*Your goal:*
Only an exact copy of the lines beginning at the one that contains "(169, 226) = (360, 487): pink" and ending at the last line of the records below counts as the answer.

*Task material:*
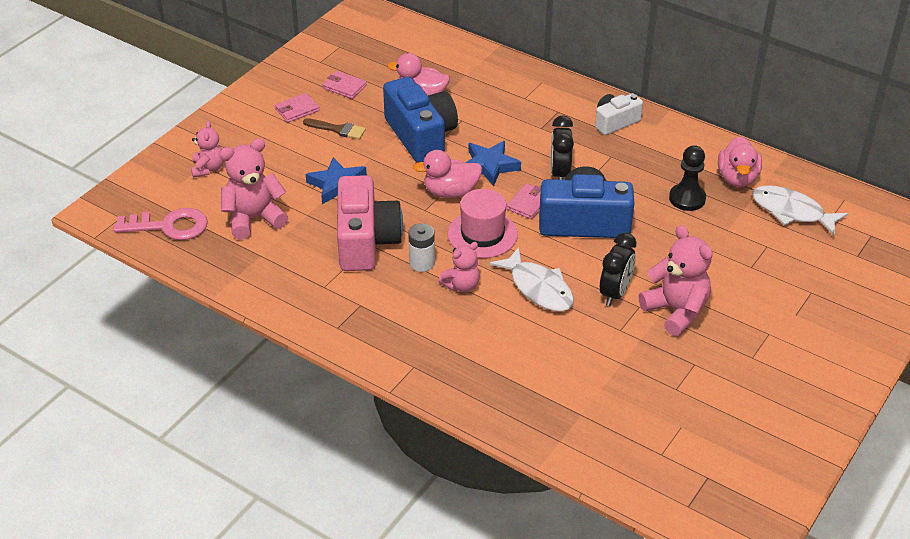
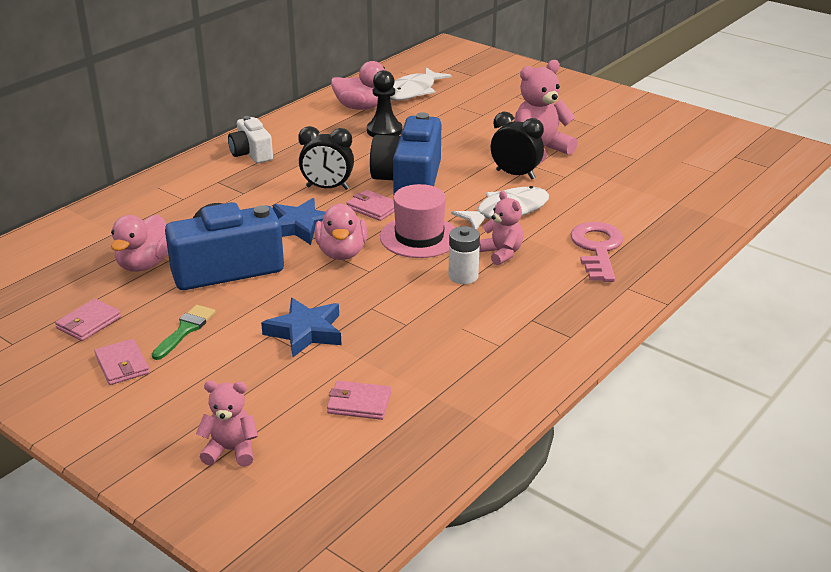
camera: 85 degrees left, 10 degrees down
(169, 226) = (360, 487): pink key -> pink key (597, 249)
(254, 219) = (359, 403): pink teddy bear -> pink wallet
(338, 129) = (185, 330): brown brush -> green brush
(366, 241) = (419, 313): pink camera -> none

*Result for this task:*
(169, 226) = (360, 487): pink key -> pink key (597, 249)
(254, 219) = (359, 403): pink teddy bear -> pink wallet
(338, 129) = (185, 330): brown brush -> green brush
(366, 241) = (419, 313): pink camera -> none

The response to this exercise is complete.